**Exercise brief:** Your answer must be an exact transcription of the data, with every picture omitted.

**Saved entries:**
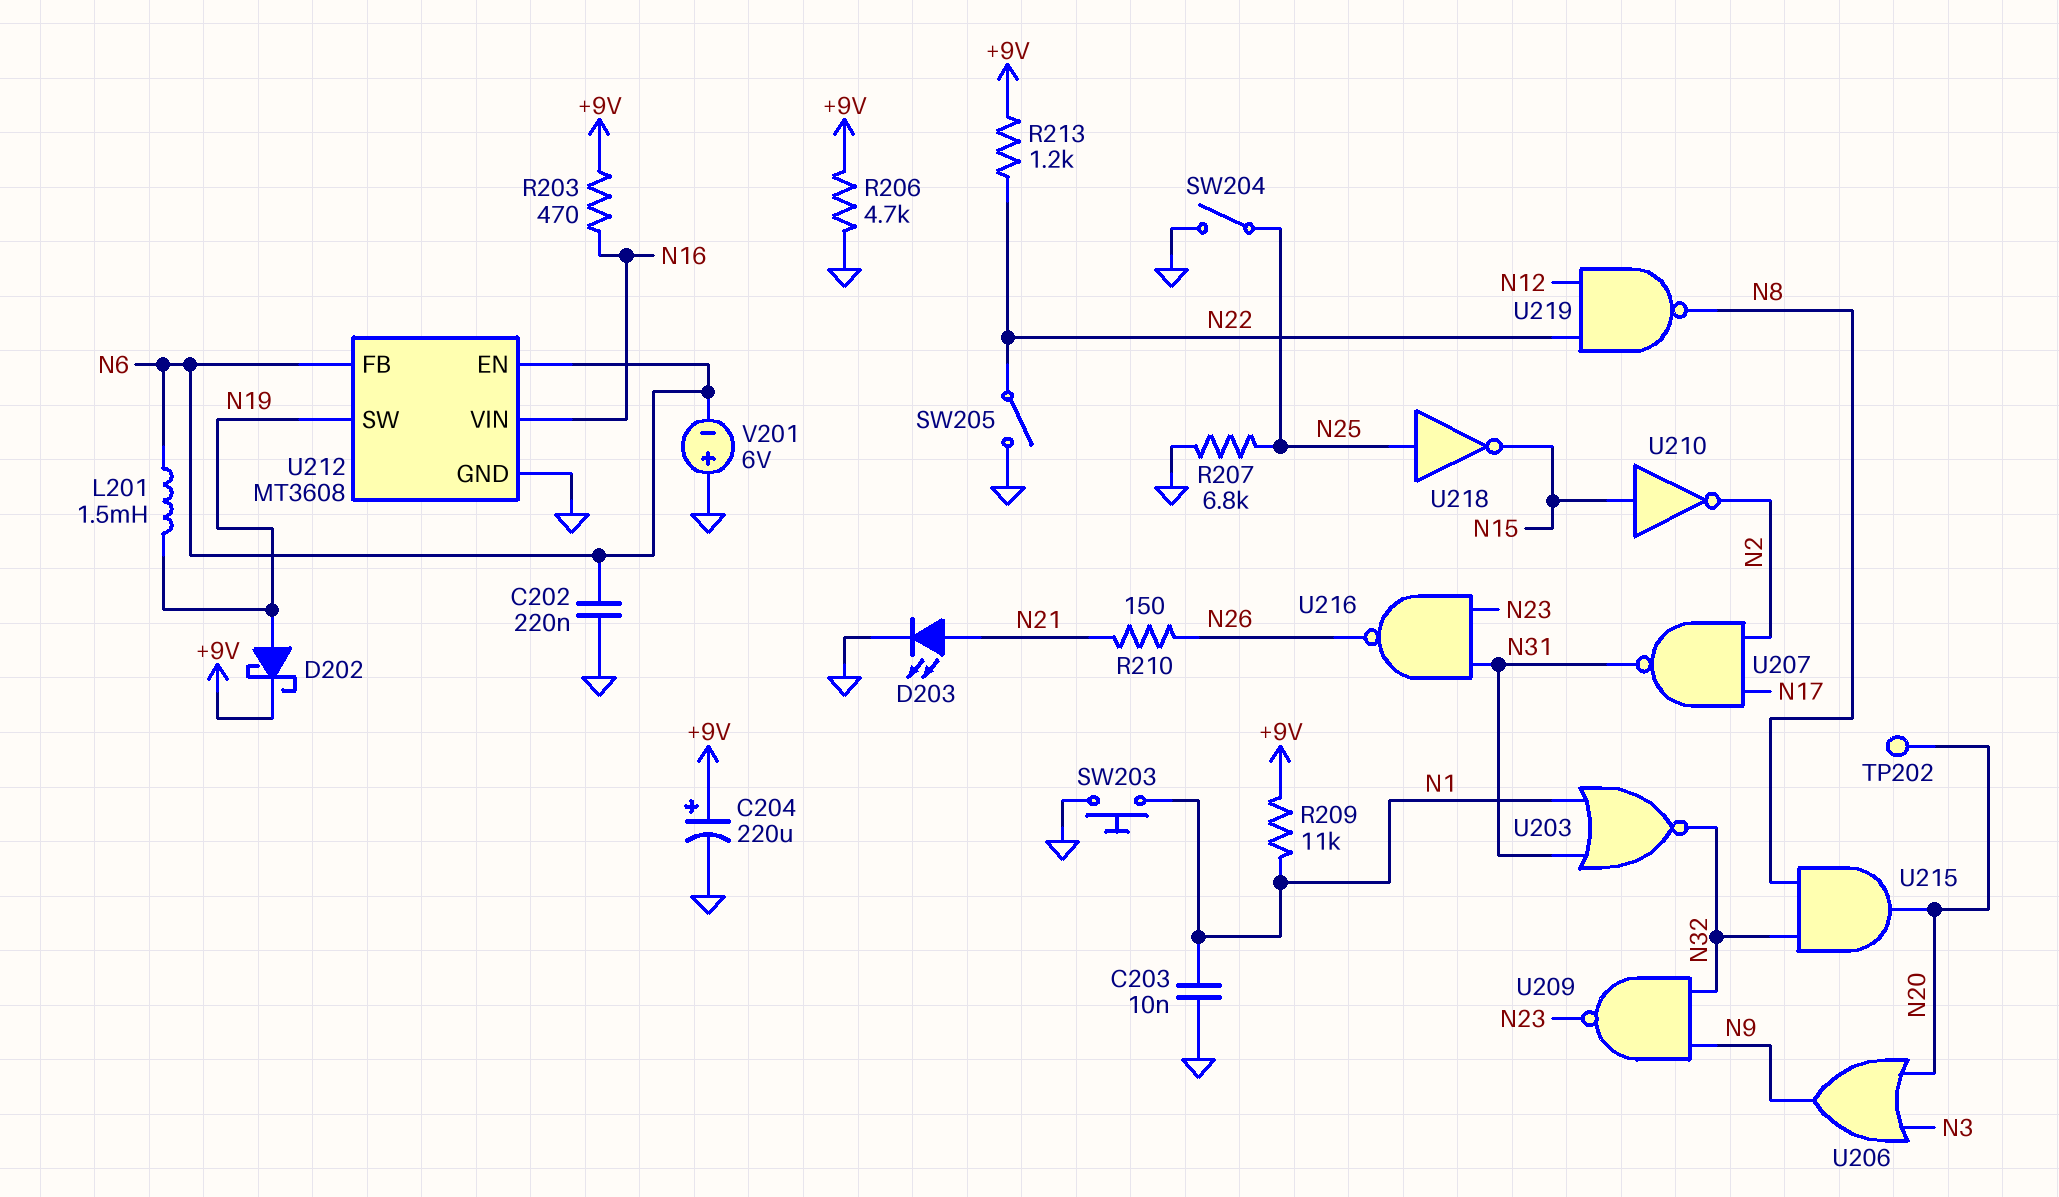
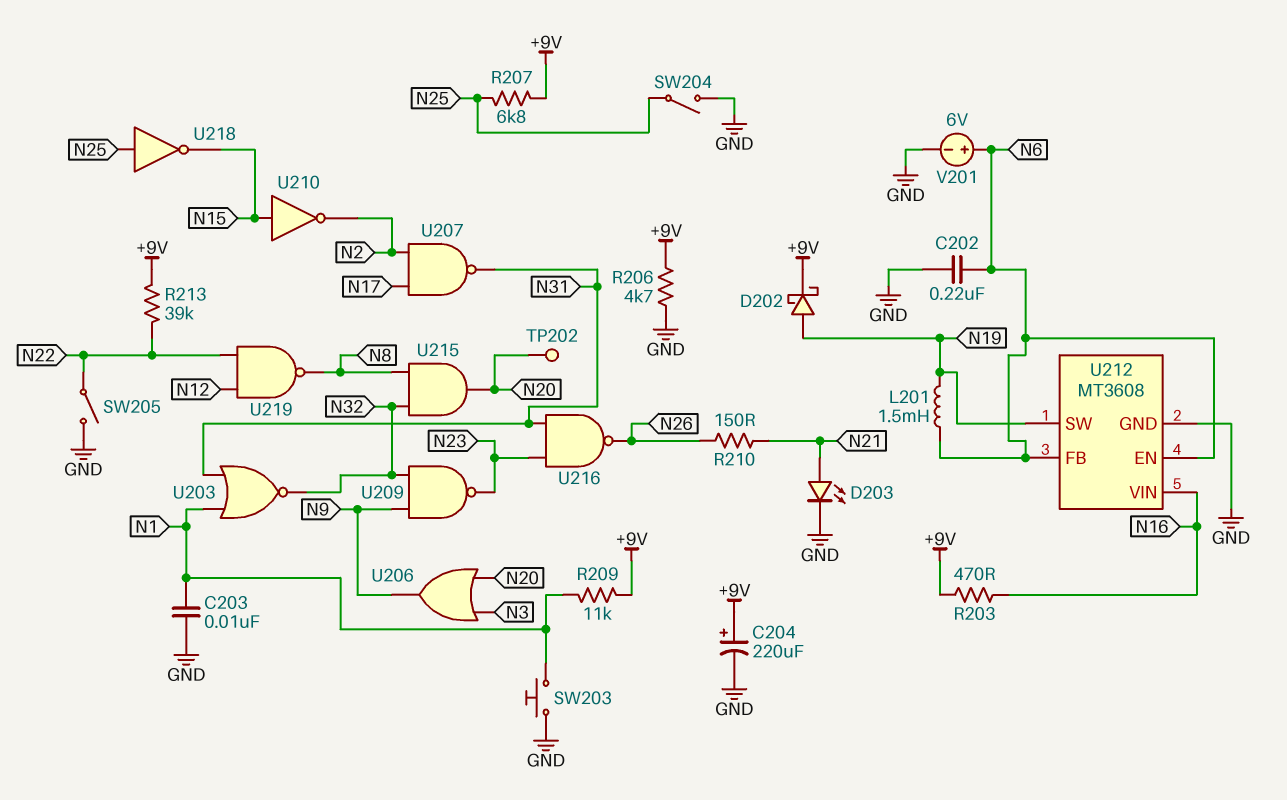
R207: 6.8k (GND, N25) -> 6.8k (+9V, N25)
R213: 1.2k (+9V, N22) -> 39k (+9V, N22)
V201: 6V (plus GND, minus N6) -> 6V (plus N6, minus GND)

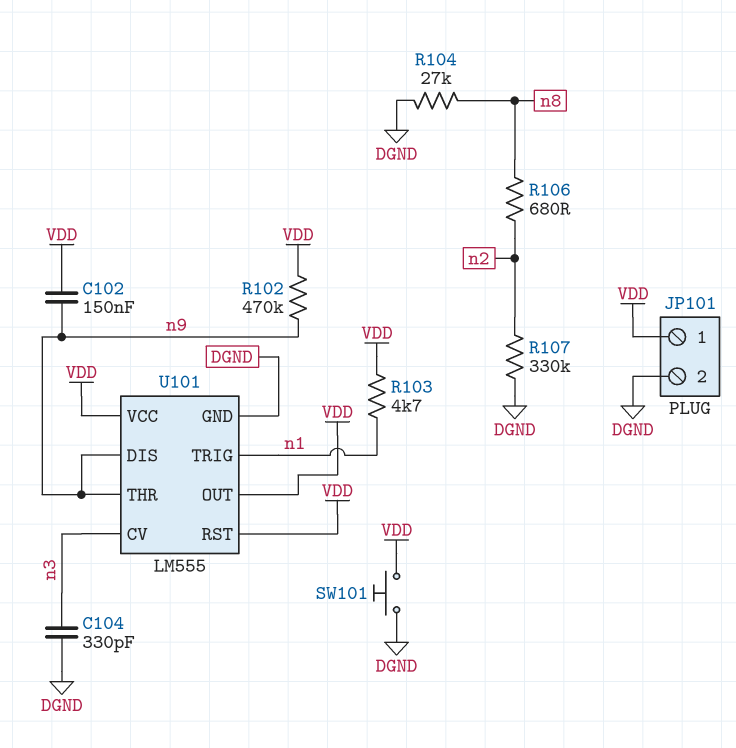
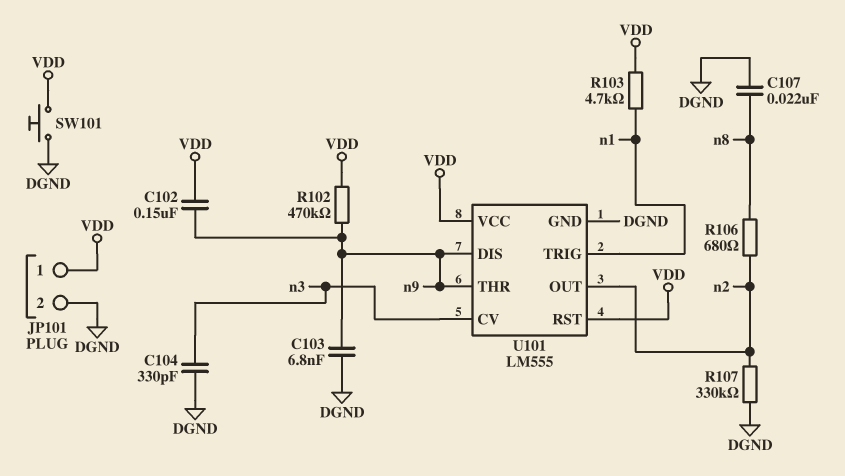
C103: none -> 6.8nF (DGND, n9)
C107: none -> 22nF (DGND, n8)
R104: 27k (DGND, n8) -> none
U101 pin OUT: VDD -> n2

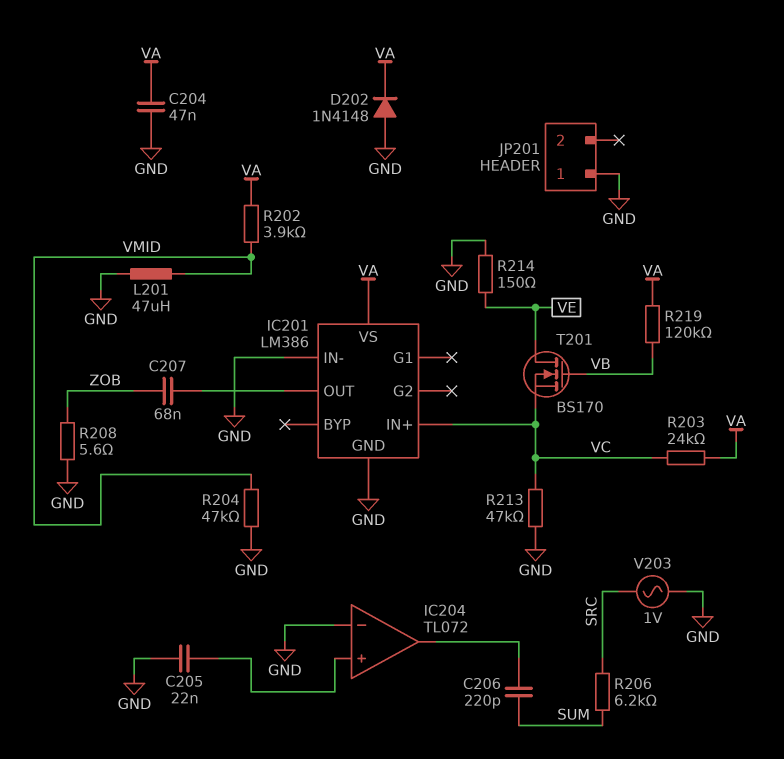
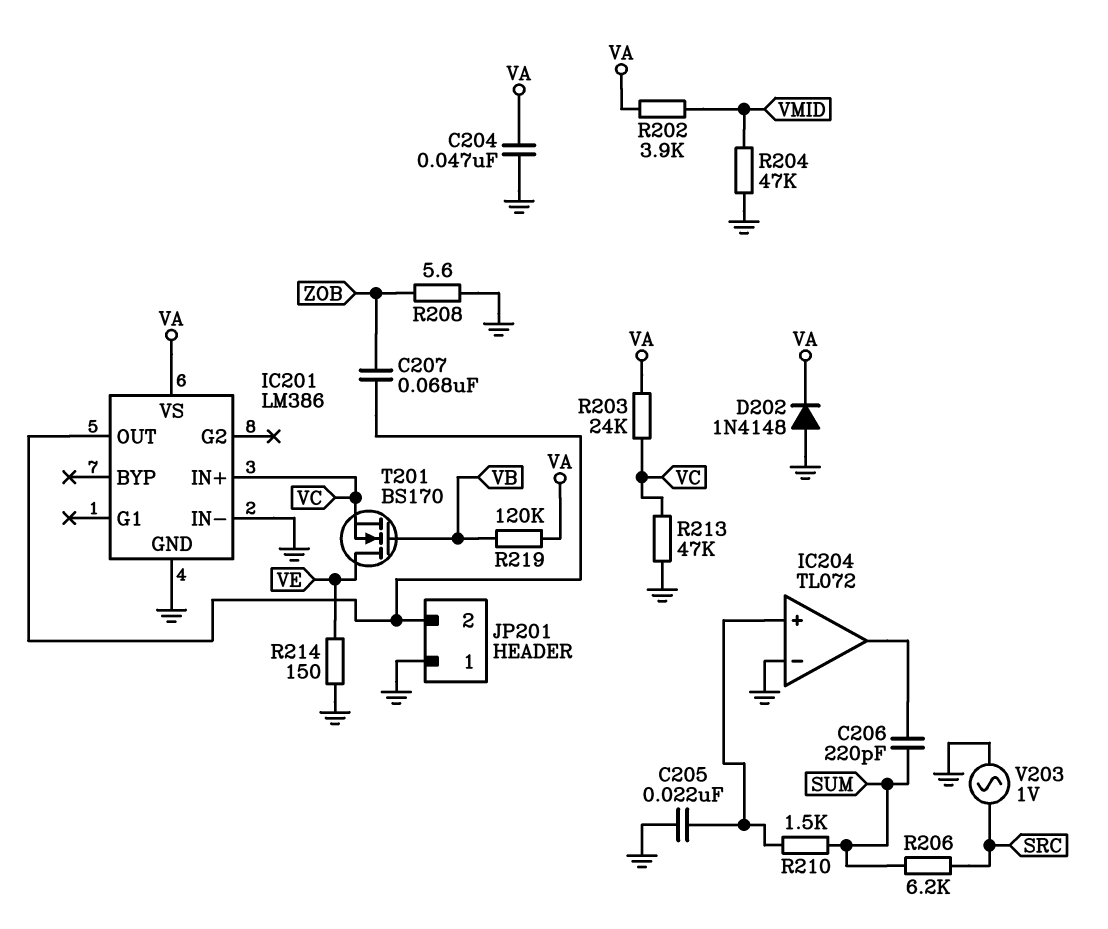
JP201 pin 2: none -> IC201/OUT
L201: 47uH (GND, VMID) -> none
R210: none -> 1.5k (IC204/in+, SUM)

**Expected answer:**
R207: 6.8k (GND, N25) -> 6.8k (+9V, N25)
R213: 1.2k (+9V, N22) -> 39k (+9V, N22)
V201: 6V (plus GND, minus N6) -> 6V (plus N6, minus GND)

C103: none -> 6.8nF (DGND, n9)
C107: none -> 22nF (DGND, n8)
R104: 27k (DGND, n8) -> none
U101 pin OUT: VDD -> n2

JP201 pin 2: none -> IC201/OUT
L201: 47uH (GND, VMID) -> none
R210: none -> 1.5k (IC204/in+, SUM)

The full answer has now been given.